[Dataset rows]
>> START
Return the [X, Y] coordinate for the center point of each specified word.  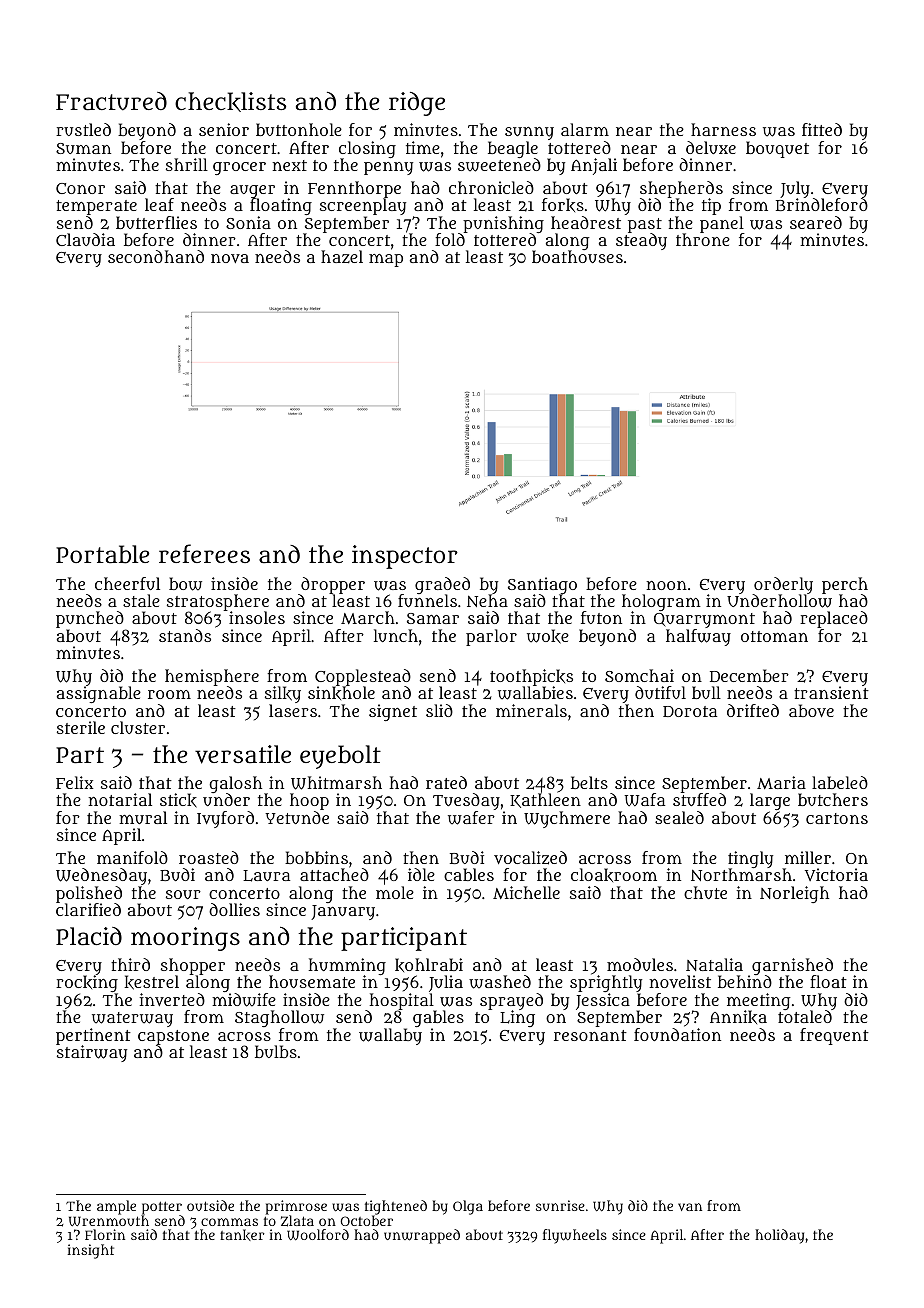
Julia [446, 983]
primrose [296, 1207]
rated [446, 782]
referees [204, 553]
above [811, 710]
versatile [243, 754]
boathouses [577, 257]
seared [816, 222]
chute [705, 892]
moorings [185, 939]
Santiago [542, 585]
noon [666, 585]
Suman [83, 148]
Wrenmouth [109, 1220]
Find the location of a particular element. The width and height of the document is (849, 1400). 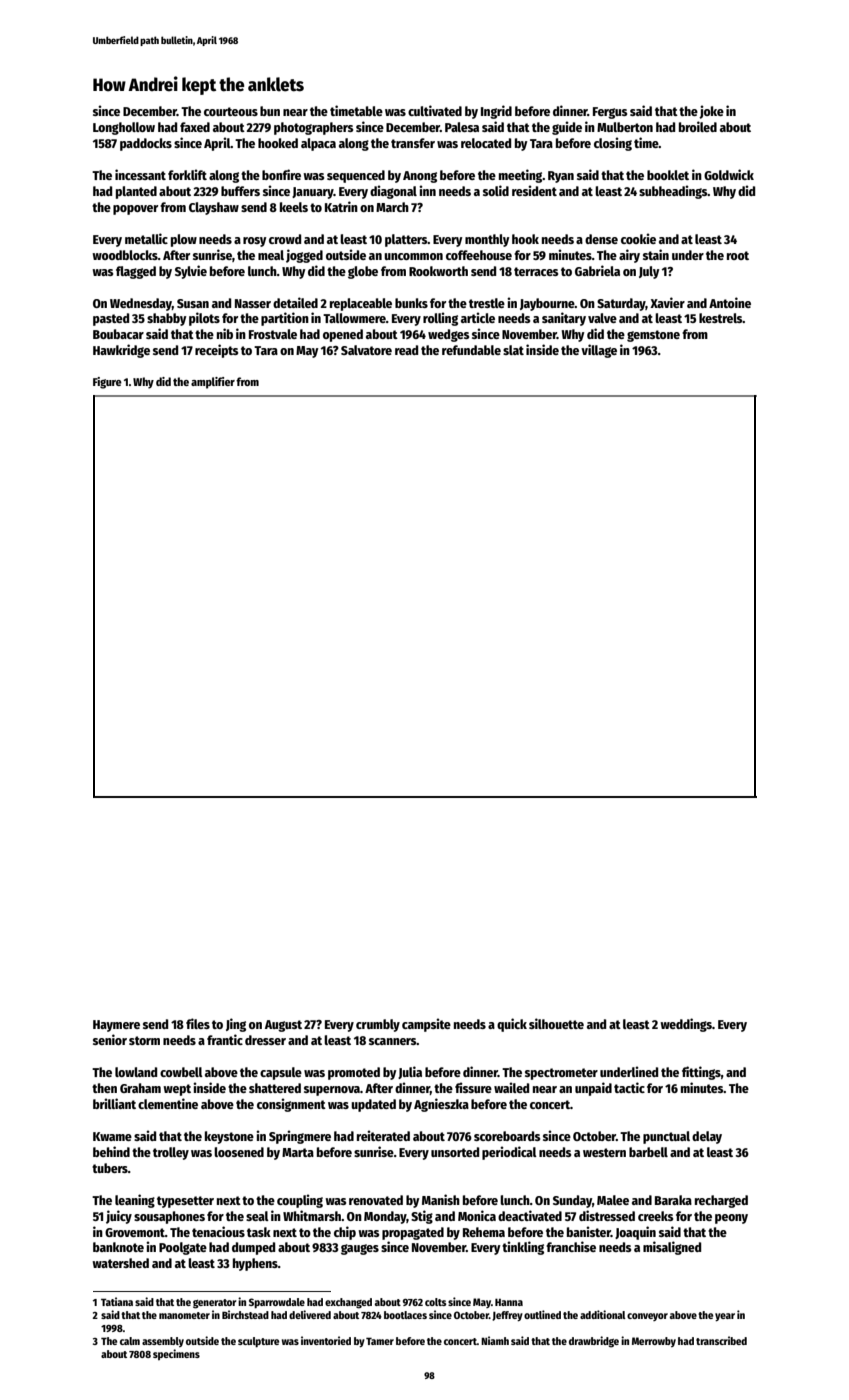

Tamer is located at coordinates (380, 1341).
>> END
>> START
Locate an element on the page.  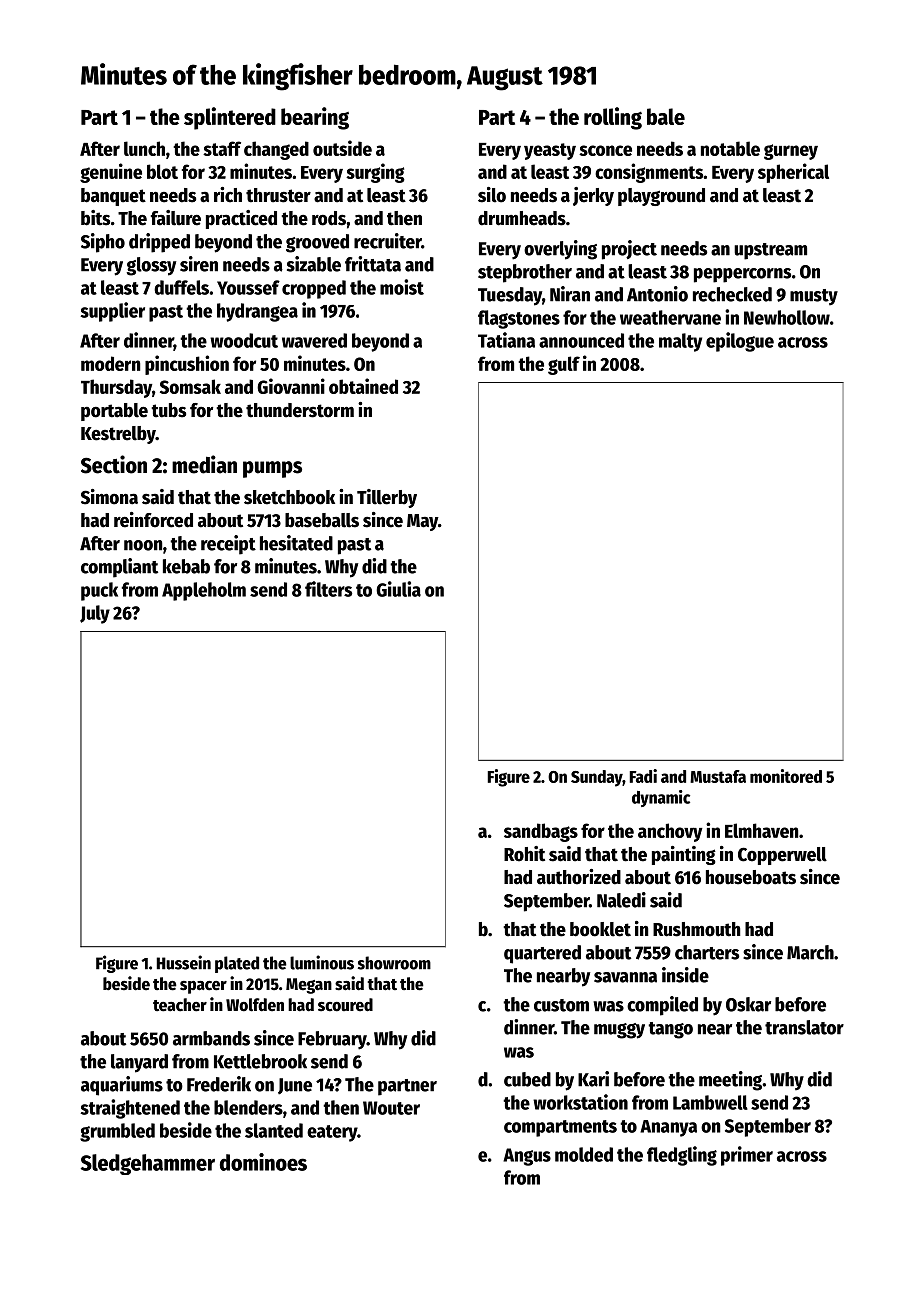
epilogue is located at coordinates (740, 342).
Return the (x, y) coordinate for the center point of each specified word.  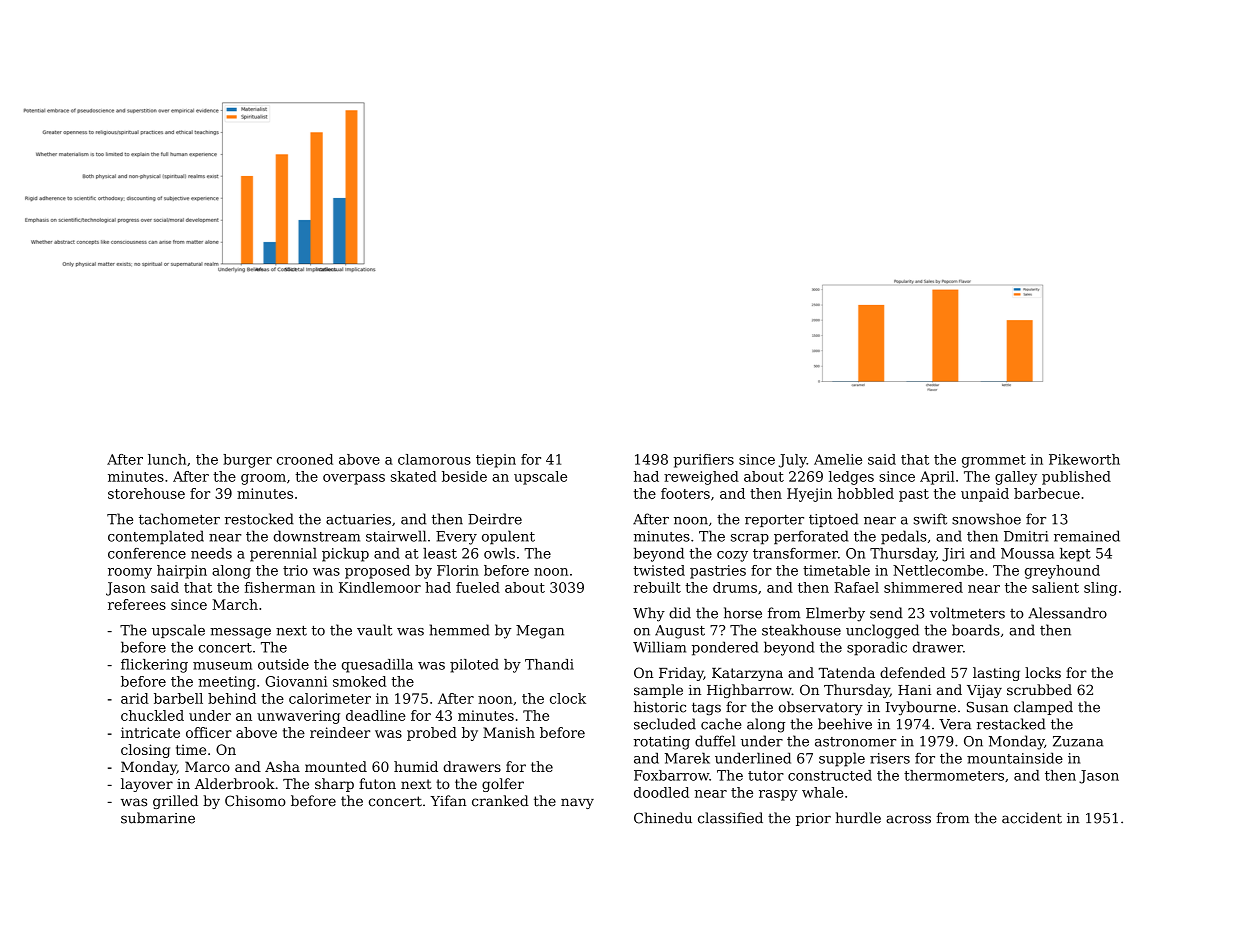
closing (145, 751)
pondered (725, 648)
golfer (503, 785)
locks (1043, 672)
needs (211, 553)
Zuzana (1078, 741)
>> END
Stated task => Copy the stretch from the line containing "Return the [X, Y]" through the line containing "Tamer is located at coordinates (380, 1341).", swapping "specified" for "listed" and leaving everything else unchanged. Leave the pictures out of your answer.

Task result =>
Return the [X, Y] coordinate for the center point of each listed word.  
Julia [446, 983]
primrose [296, 1207]
rated [446, 782]
referees [204, 553]
above [811, 710]
versatile [243, 754]
boathouses [577, 257]
seared [816, 222]
chute [705, 892]
moorings [185, 939]
Santiago [542, 585]
noon [666, 585]
Suman [83, 148]
Wrenmouth [109, 1220]
Find the location of a particular element. The width and height of the document is (849, 1400). 

Tamer is located at coordinates (380, 1341).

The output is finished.